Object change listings
BEGIN

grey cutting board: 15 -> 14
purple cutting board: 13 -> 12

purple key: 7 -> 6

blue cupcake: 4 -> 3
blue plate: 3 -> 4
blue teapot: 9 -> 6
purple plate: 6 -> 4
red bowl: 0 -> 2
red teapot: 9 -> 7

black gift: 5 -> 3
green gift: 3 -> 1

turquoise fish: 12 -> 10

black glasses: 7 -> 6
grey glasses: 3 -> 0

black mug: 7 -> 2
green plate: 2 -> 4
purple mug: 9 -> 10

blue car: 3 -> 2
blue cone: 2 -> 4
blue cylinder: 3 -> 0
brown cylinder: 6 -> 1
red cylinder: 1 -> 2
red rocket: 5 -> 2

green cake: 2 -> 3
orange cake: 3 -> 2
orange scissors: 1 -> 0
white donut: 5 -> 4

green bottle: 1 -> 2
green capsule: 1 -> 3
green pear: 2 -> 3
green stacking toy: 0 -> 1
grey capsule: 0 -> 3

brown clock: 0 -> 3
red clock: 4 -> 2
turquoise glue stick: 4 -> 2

END

WORK TO COMPLETE –
Please type the entries above out again exactly.

SOLUTION TO THE PROBLEM –
grey cutting board: 15 -> 14
purple cutting board: 13 -> 12

purple key: 7 -> 6

blue cupcake: 4 -> 3
blue plate: 3 -> 4
blue teapot: 9 -> 6
purple plate: 6 -> 4
red bowl: 0 -> 2
red teapot: 9 -> 7

black gift: 5 -> 3
green gift: 3 -> 1

turquoise fish: 12 -> 10

black glasses: 7 -> 6
grey glasses: 3 -> 0

black mug: 7 -> 2
green plate: 2 -> 4
purple mug: 9 -> 10

blue car: 3 -> 2
blue cone: 2 -> 4
blue cylinder: 3 -> 0
brown cylinder: 6 -> 1
red cylinder: 1 -> 2
red rocket: 5 -> 2

green cake: 2 -> 3
orange cake: 3 -> 2
orange scissors: 1 -> 0
white donut: 5 -> 4

green bottle: 1 -> 2
green capsule: 1 -> 3
green pear: 2 -> 3
green stacking toy: 0 -> 1
grey capsule: 0 -> 3

brown clock: 0 -> 3
red clock: 4 -> 2
turquoise glue stick: 4 -> 2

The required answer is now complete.